→ **YOUR TASK**: Copy the records below in full and leave every image out of the copy.

→ **SOURCE RECORDS**:
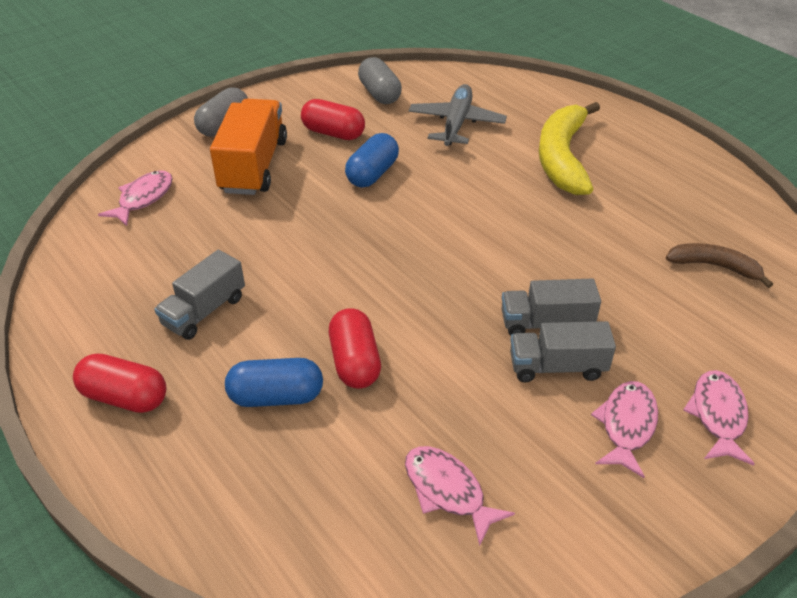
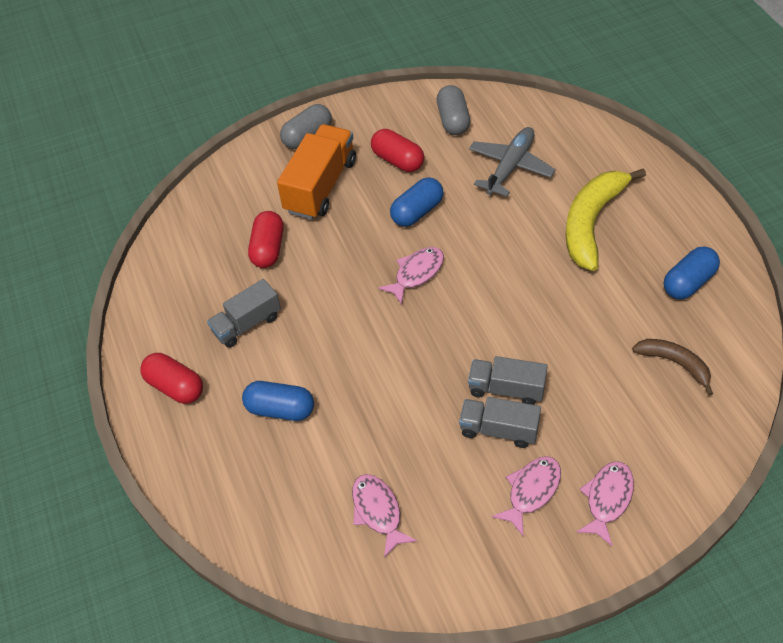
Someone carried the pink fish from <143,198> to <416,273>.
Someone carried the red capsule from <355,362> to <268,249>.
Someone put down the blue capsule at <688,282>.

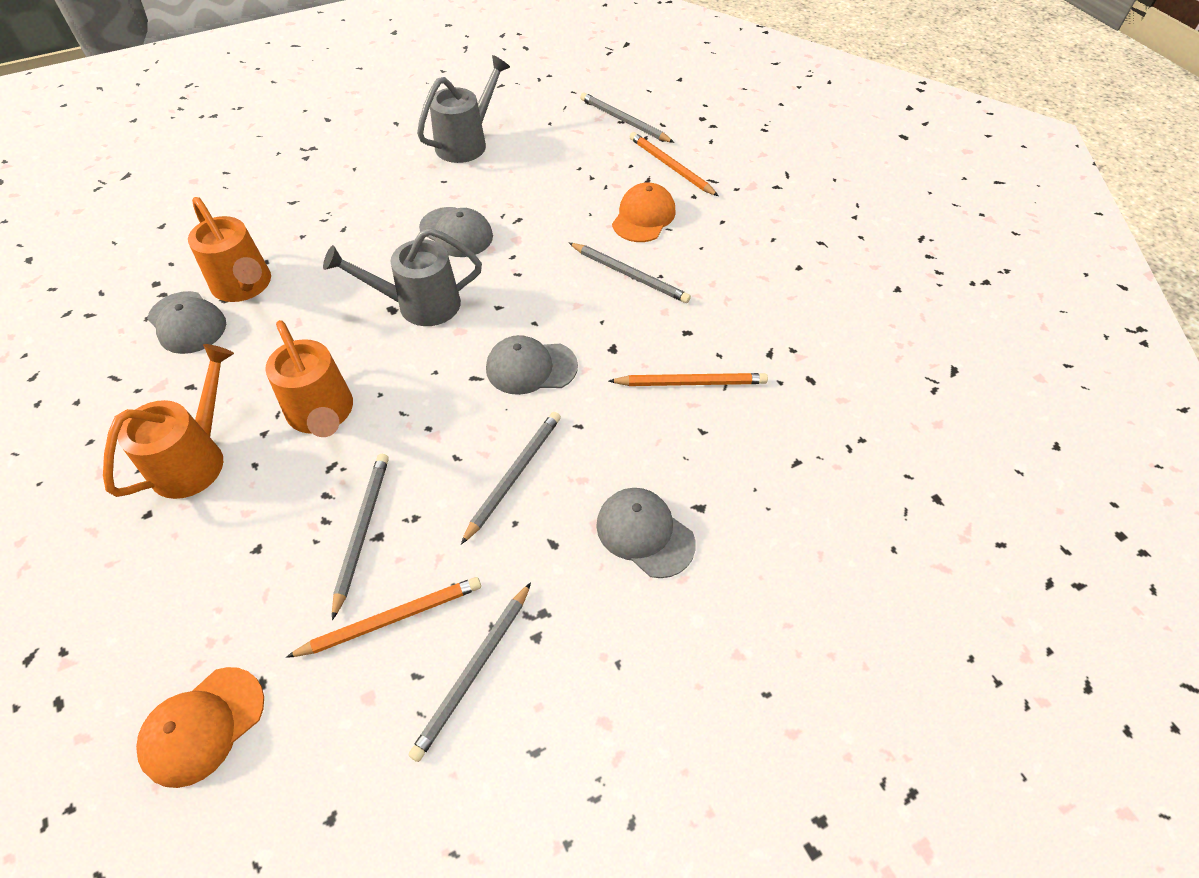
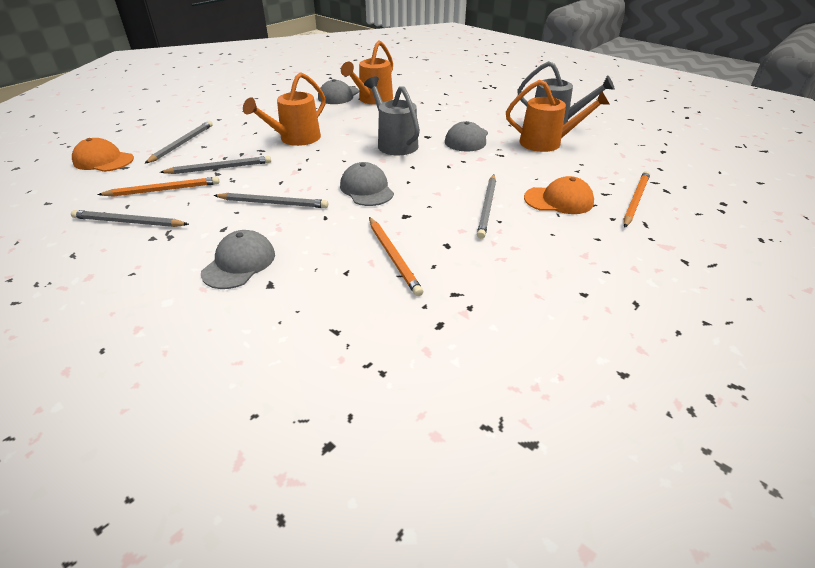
Someone carried the orange watering can from <196,457> to <547,143>.
Someone rotated the orange pencil at <392,618> by 60 degrees counterclockwise.
Someone carried the grey pencil from <624,121> to <182,144>.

→ **REPLY**:
Someone carried the pink fish from <143,198> to <416,273>.
Someone carried the red capsule from <355,362> to <268,249>.
Someone put down the blue capsule at <688,282>.

Someone carried the orange watering can from <196,457> to <547,143>.
Someone rotated the orange pencil at <392,618> by 60 degrees counterclockwise.
Someone carried the grey pencil from <624,121> to <182,144>.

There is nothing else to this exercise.